Brief: Each line from the one that holds "KEYS2 pin K3: D2 -> D6" to the end of the entries is to be given again exactly. Do not include pictures.

Available records:
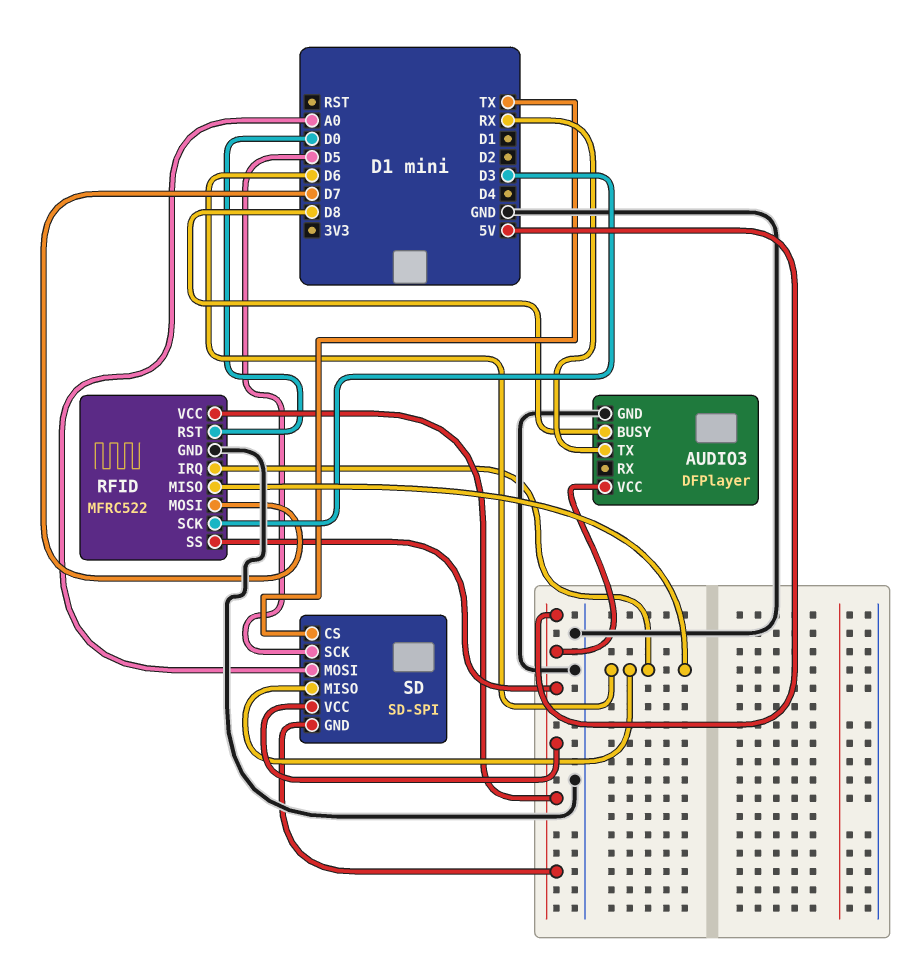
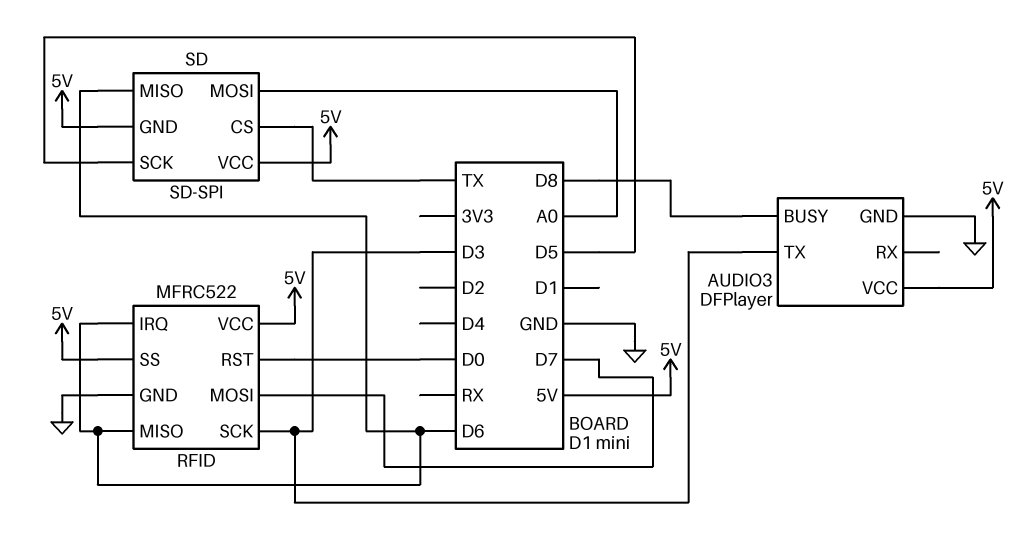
AUDIO3 pin TX: RX -> D3

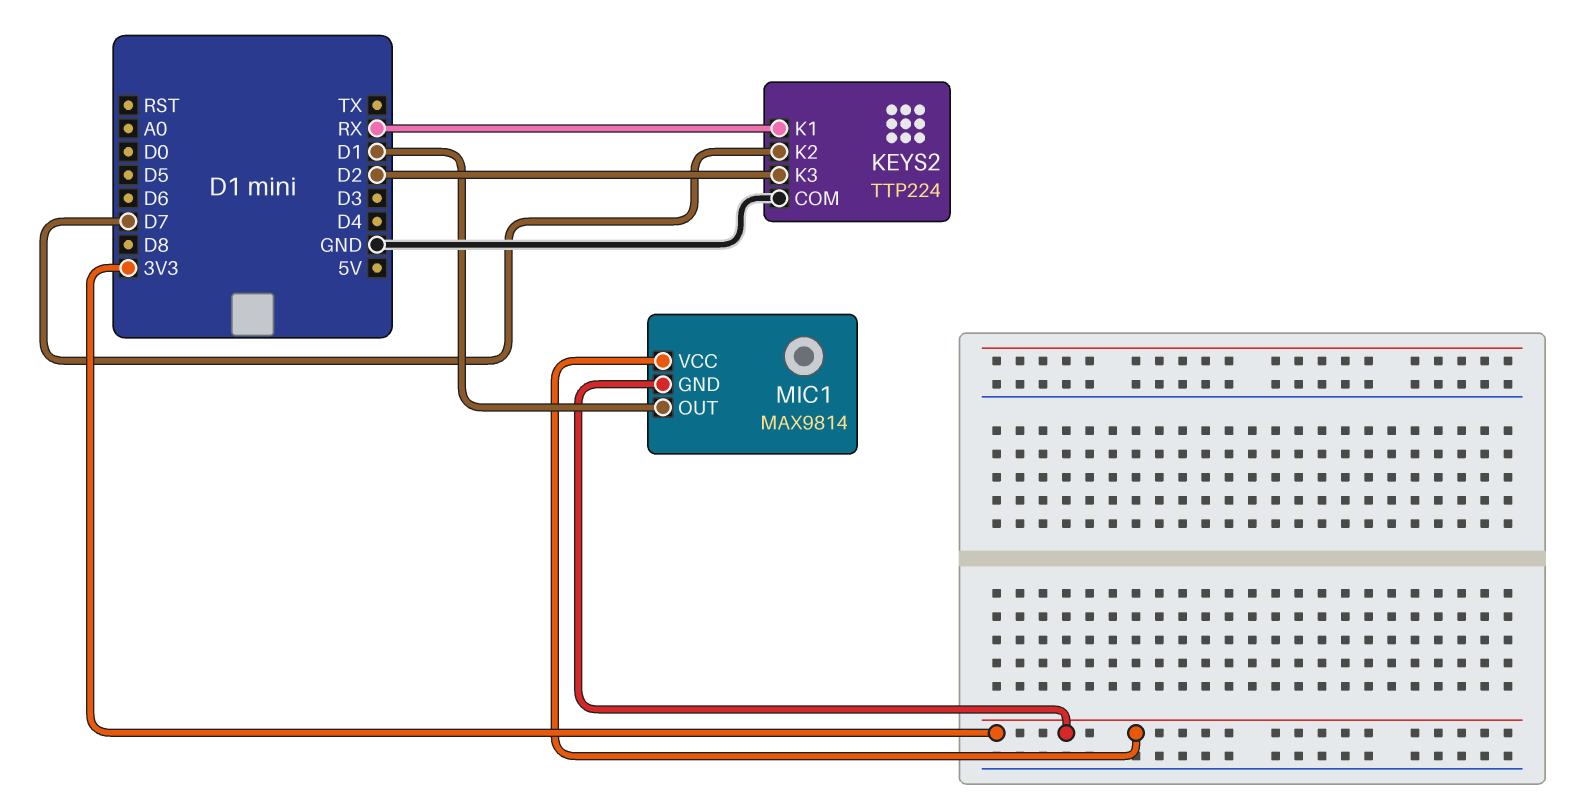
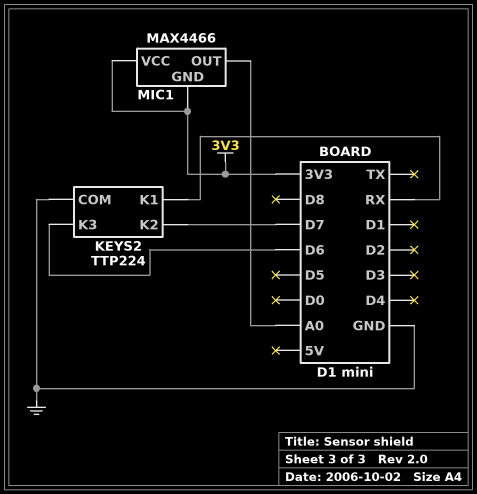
KEYS2 pin K3: D2 -> D6
MIC1: MAX9814 -> MAX4466
MIC1 pin OUT: D1 -> A0

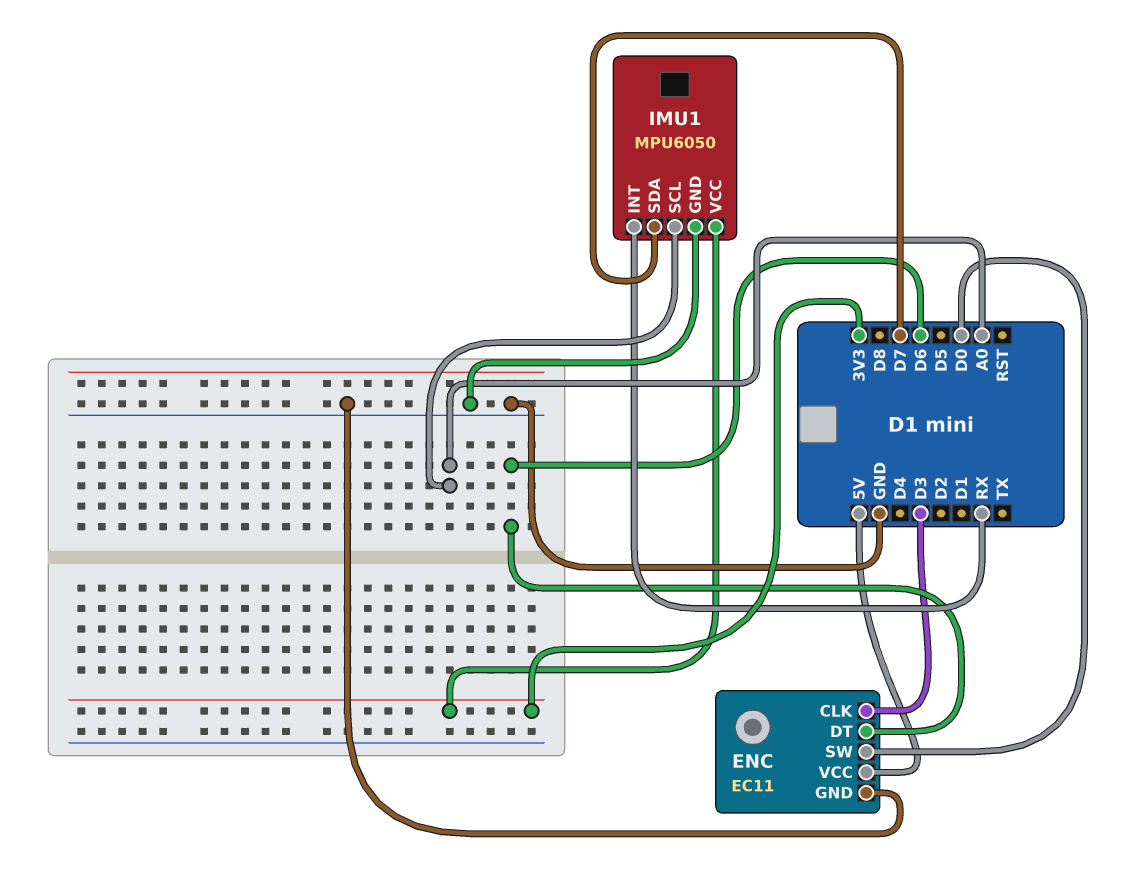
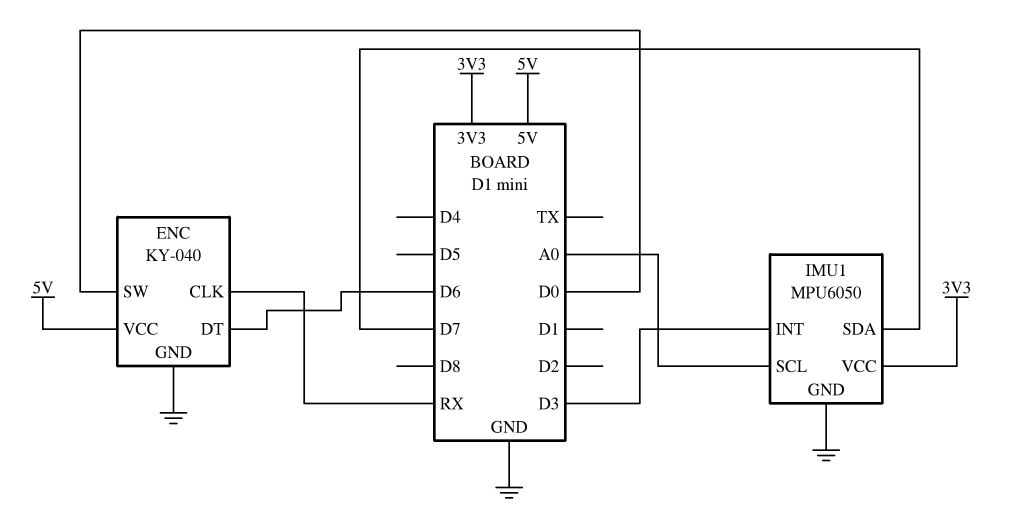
ENC: EC11 -> KY-040
ENC pin CLK: D3 -> RX
IMU1 pin INT: RX -> D3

Answer space:
KEYS2 pin K3: D2 -> D6
MIC1: MAX9814 -> MAX4466
MIC1 pin OUT: D1 -> A0

ENC: EC11 -> KY-040
ENC pin CLK: D3 -> RX
IMU1 pin INT: RX -> D3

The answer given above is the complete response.